What to produce: The expected answer is a single number, namely how many lines in the data below hold the word "plane".

━━ Data excerpt ━━

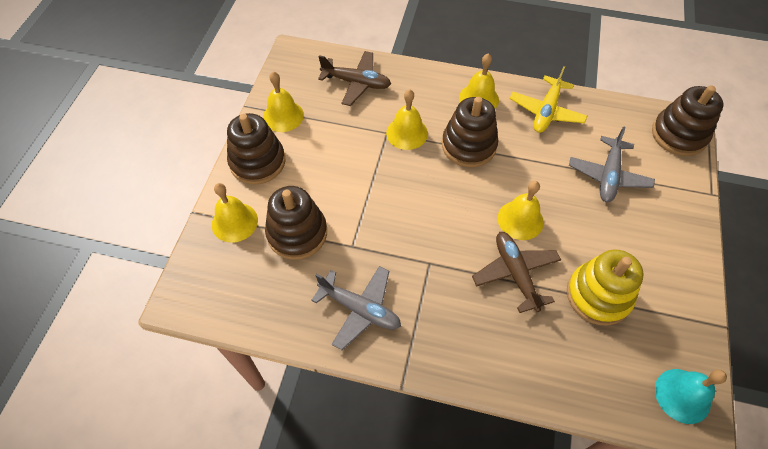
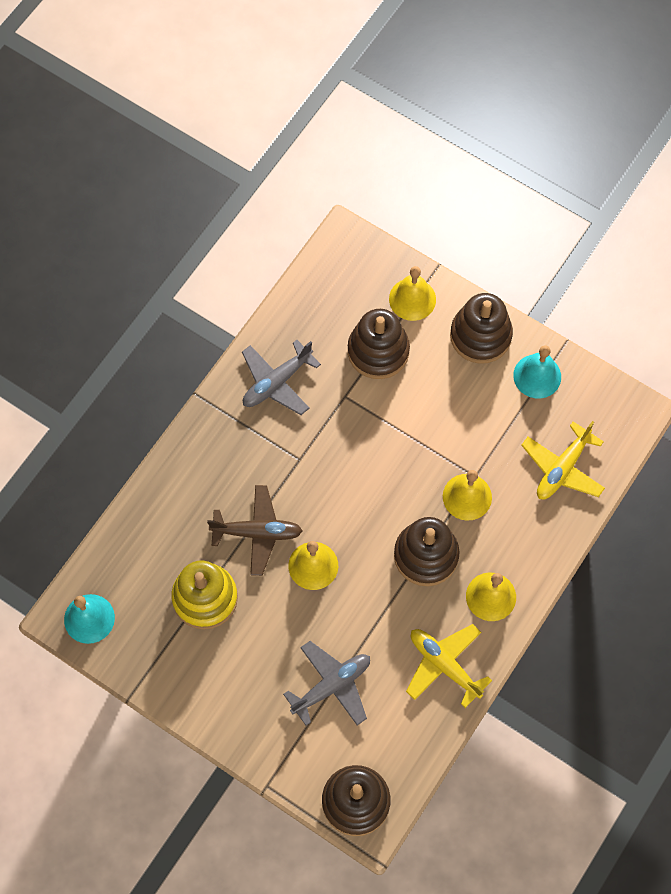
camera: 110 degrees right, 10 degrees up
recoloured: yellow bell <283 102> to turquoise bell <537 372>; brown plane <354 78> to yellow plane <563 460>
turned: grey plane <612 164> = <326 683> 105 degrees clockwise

━━━

Response: 2